*WHAT TO PRODUCE*. Write out all records as given; omit images.

*DATA*.
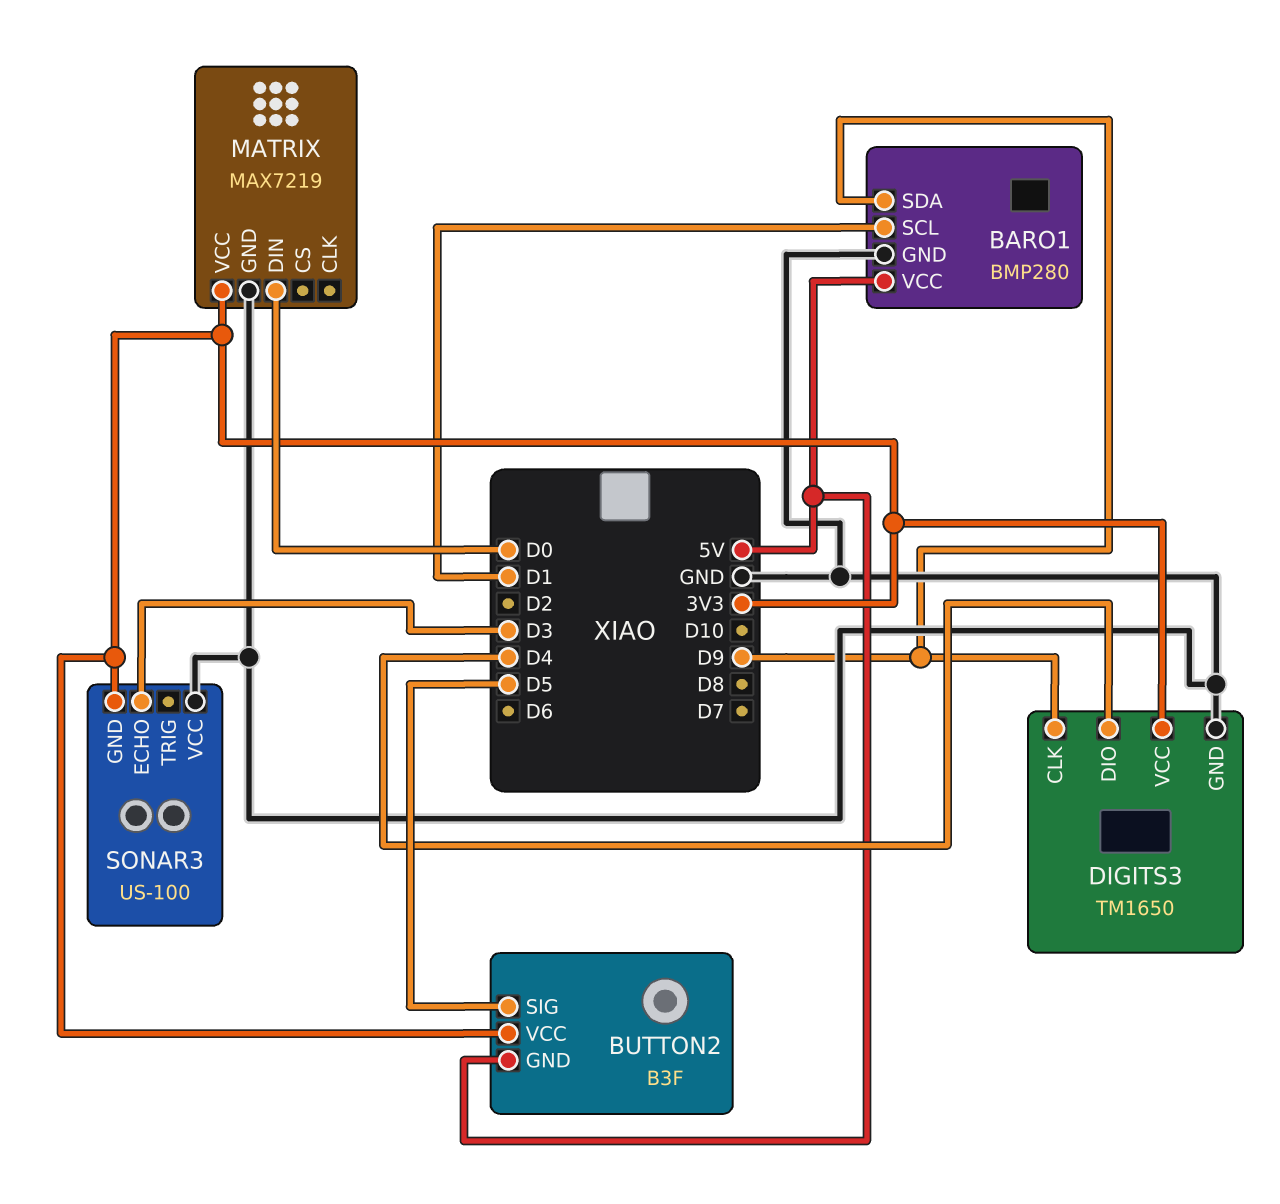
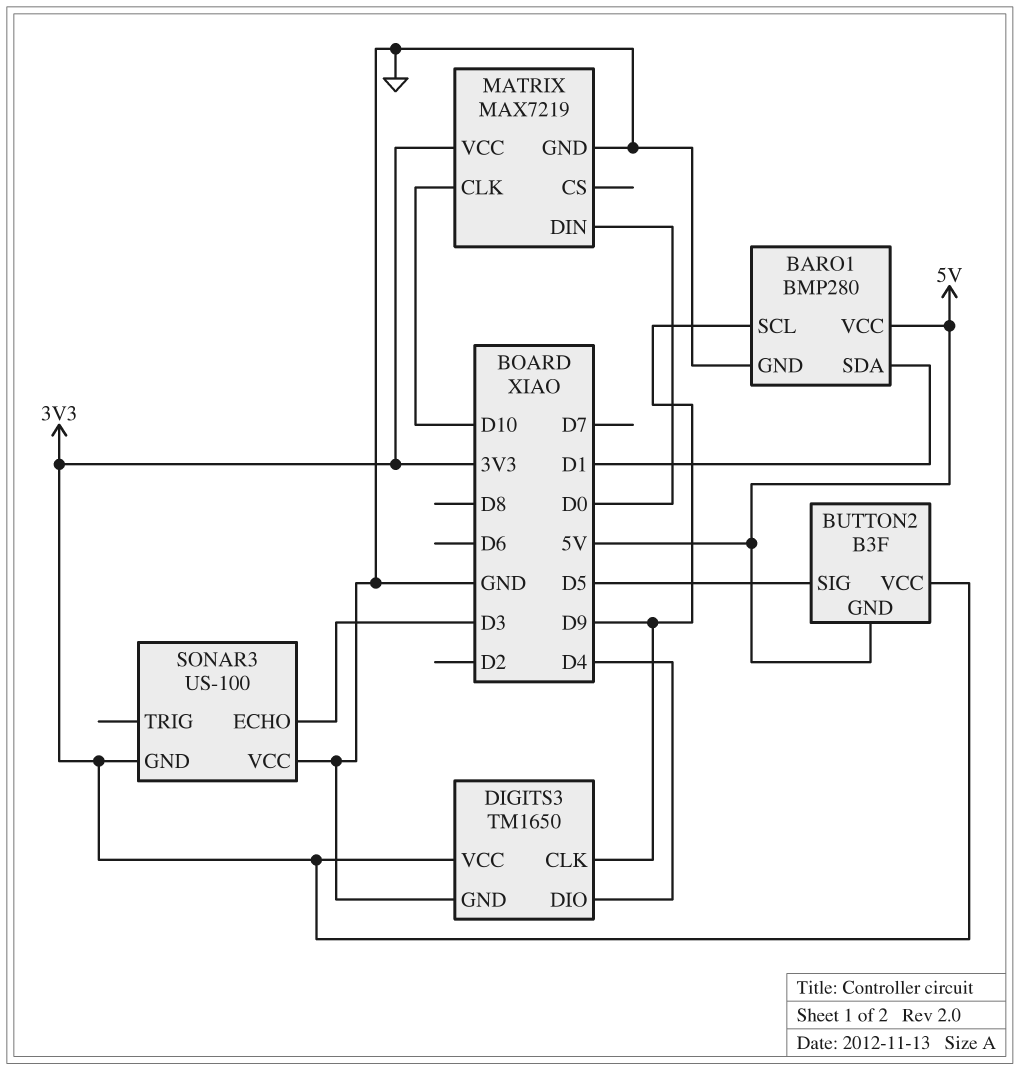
BARO1 pin SCL: D1 -> D9
BARO1 pin SDA: D9 -> D1
MATRIX pin CLK: none -> D10

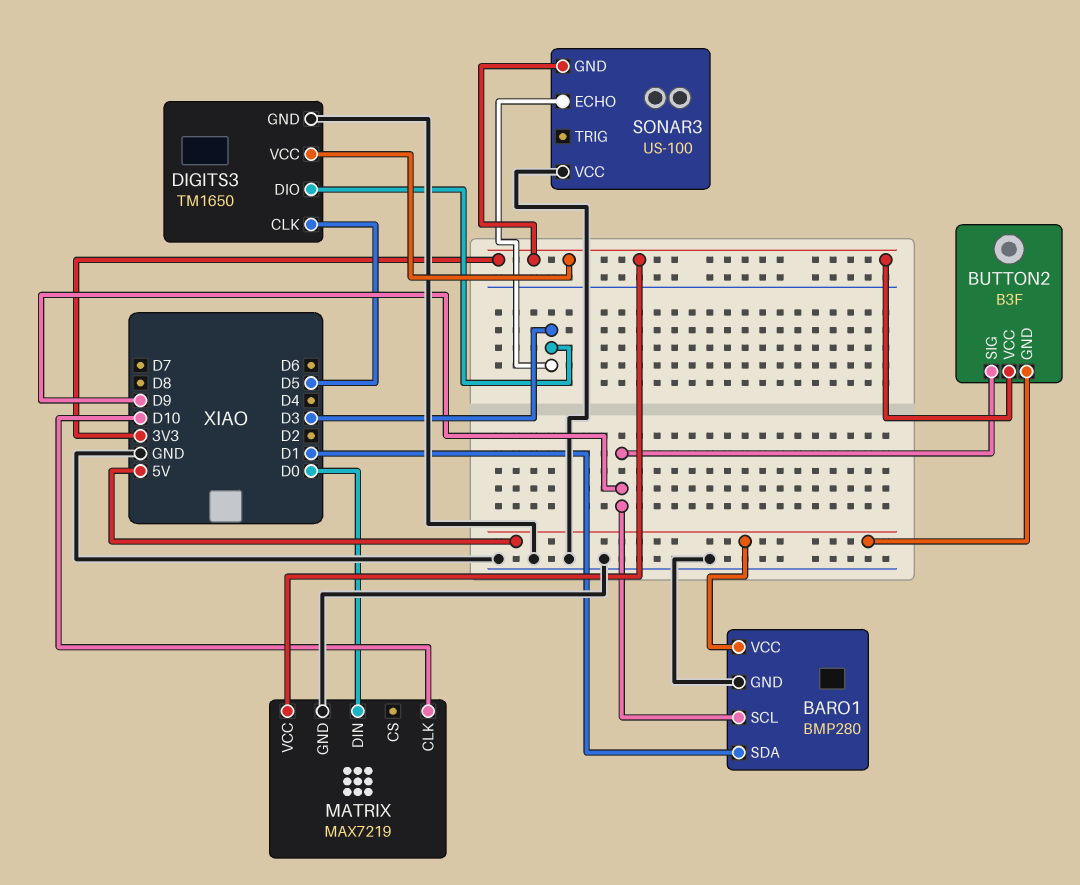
BUTTON2 pin SIG: D5 -> D9
DIGITS3 pin CLK: D9 -> D5
DIGITS3 pin DIO: D4 -> D3

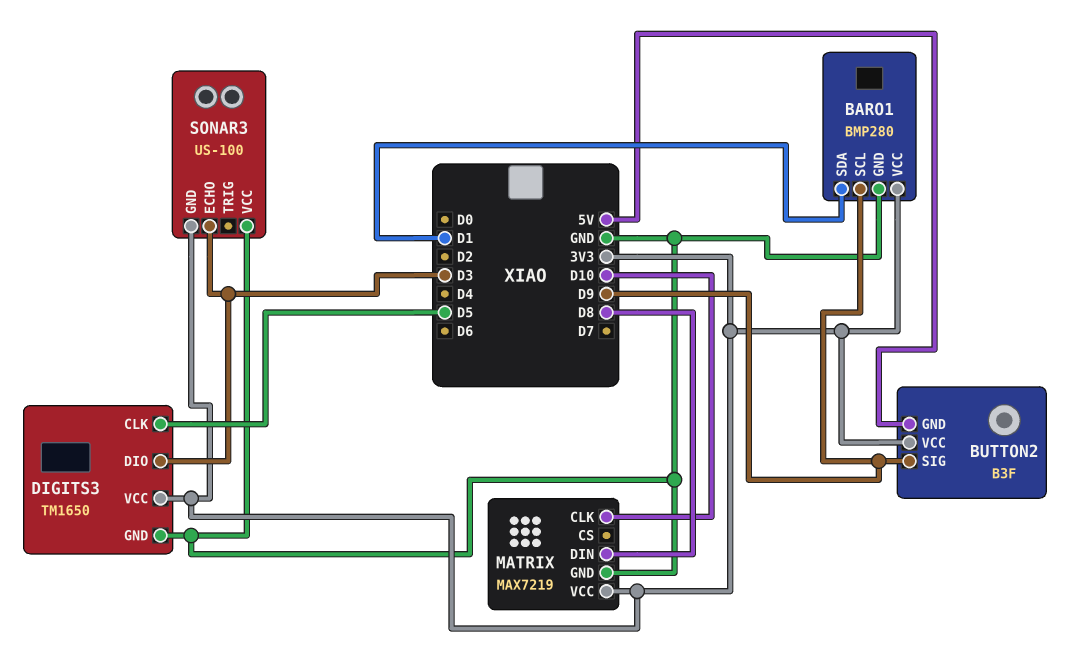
BARO1 pin VCC: 5V -> 3V3
MATRIX pin DIN: D0 -> D8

*WRITTEN REPLY*.
BARO1 pin SCL: D1 -> D9
BARO1 pin SDA: D9 -> D1
MATRIX pin CLK: none -> D10

BUTTON2 pin SIG: D5 -> D9
DIGITS3 pin CLK: D9 -> D5
DIGITS3 pin DIO: D4 -> D3

BARO1 pin VCC: 5V -> 3V3
MATRIX pin DIN: D0 -> D8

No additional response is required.